### Material supplied

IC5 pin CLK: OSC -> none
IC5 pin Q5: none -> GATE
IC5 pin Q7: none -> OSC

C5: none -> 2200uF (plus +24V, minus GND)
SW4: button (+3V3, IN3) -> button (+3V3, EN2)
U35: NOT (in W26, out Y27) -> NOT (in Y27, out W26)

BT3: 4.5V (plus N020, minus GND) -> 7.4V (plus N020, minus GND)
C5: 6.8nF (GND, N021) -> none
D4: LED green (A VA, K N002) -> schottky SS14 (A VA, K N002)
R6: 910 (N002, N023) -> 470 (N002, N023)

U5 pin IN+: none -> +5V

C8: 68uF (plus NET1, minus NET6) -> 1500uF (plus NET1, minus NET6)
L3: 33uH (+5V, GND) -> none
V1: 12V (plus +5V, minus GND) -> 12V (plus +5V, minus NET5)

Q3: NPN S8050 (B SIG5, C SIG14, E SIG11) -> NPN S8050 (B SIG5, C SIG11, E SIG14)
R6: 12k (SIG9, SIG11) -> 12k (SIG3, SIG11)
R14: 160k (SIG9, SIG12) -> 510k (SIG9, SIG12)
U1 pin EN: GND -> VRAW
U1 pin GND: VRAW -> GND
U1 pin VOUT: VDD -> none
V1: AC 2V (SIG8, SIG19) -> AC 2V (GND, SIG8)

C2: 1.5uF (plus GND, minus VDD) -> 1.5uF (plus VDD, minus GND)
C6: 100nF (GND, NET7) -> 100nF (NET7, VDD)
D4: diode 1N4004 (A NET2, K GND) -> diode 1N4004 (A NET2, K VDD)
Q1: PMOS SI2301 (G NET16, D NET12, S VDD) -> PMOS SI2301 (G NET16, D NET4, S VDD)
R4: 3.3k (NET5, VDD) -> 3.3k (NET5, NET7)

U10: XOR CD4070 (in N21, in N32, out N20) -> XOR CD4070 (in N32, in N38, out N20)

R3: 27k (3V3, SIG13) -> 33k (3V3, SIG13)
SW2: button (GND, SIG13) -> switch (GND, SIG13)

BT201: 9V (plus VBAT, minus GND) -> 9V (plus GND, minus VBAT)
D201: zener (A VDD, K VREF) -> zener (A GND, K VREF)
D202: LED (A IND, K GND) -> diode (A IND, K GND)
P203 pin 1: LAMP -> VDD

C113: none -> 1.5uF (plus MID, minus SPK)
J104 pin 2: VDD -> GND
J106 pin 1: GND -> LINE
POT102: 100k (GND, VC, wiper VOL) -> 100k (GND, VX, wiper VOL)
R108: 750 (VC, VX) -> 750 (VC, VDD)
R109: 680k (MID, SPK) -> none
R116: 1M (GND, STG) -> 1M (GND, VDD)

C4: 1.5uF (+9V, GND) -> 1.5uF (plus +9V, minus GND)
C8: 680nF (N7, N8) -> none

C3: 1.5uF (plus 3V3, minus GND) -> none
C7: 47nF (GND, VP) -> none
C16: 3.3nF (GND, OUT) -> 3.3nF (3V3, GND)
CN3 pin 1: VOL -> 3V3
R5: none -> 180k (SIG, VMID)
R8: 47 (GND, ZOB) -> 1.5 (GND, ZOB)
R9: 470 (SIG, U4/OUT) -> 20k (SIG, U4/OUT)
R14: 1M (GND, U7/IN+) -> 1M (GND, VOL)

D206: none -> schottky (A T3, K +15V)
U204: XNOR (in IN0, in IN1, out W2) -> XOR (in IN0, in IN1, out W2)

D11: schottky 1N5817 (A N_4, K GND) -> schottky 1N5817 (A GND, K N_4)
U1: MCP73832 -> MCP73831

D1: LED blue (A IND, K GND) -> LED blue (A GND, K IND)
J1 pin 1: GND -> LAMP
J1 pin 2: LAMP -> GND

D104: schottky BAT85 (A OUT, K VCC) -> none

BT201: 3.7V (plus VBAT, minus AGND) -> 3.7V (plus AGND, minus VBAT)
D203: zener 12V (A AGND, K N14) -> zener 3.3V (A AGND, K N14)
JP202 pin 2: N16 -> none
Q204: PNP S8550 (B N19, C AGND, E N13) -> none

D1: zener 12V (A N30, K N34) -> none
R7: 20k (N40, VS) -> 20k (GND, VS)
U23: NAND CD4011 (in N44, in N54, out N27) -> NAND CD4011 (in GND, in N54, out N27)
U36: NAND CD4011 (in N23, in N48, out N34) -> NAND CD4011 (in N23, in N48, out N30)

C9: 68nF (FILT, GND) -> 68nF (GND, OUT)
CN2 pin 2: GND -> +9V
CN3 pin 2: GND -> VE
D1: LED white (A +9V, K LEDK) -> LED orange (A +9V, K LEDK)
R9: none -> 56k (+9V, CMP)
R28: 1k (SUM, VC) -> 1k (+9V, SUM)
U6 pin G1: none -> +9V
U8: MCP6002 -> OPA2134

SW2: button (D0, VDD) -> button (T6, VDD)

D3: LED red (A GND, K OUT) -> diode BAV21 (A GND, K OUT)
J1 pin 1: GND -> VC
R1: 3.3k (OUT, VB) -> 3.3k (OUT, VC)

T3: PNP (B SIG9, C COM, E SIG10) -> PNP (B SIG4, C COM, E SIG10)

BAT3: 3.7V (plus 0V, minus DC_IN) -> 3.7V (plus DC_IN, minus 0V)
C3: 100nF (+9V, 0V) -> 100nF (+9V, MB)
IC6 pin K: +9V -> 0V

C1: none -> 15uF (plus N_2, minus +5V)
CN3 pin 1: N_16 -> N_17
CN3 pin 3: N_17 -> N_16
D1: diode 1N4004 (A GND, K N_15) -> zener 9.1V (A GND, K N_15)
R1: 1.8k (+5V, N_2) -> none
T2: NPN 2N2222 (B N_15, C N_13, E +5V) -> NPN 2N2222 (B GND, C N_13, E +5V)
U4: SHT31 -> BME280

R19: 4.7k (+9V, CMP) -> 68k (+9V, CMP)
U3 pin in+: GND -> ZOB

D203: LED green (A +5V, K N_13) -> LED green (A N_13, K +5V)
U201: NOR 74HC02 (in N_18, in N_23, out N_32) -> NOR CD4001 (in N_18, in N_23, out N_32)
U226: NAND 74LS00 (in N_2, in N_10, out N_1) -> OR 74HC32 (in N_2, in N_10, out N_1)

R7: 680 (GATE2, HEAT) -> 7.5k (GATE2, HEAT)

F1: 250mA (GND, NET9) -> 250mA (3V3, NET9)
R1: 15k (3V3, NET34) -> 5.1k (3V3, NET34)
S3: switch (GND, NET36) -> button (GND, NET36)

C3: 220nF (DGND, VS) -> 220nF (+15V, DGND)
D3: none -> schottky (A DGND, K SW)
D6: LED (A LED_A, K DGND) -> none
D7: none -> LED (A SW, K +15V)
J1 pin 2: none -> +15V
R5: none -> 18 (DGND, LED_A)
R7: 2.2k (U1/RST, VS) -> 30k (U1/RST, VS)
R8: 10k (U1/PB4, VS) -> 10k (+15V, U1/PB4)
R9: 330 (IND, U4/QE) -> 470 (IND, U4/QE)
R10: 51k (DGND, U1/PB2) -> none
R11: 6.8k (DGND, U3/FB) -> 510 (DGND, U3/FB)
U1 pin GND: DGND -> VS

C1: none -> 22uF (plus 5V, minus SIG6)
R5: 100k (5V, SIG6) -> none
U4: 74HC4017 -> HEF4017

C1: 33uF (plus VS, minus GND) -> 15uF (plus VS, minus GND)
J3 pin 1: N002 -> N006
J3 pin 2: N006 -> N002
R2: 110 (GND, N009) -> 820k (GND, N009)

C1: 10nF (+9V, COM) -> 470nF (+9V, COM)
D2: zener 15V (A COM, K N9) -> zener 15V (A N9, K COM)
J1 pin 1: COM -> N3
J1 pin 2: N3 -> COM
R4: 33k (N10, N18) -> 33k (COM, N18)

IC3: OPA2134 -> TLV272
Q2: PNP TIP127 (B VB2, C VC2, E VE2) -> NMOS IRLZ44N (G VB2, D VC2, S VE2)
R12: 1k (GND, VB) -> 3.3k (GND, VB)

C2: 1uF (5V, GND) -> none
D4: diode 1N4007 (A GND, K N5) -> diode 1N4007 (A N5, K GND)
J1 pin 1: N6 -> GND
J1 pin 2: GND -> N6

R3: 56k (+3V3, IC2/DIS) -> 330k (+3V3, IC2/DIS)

### Exercise description
In the entries above, restate word for word the lines between the one holding "U4: 74HC4017 -> HEF4017" and the one holding "D2: zener 15V", inclusive, and nothing besides.

### Answer box
U4: 74HC4017 -> HEF4017

C1: 33uF (plus VS, minus GND) -> 15uF (plus VS, minus GND)
J3 pin 1: N002 -> N006
J3 pin 2: N006 -> N002
R2: 110 (GND, N009) -> 820k (GND, N009)

C1: 10nF (+9V, COM) -> 470nF (+9V, COM)
D2: zener 15V (A COM, K N9) -> zener 15V (A N9, K COM)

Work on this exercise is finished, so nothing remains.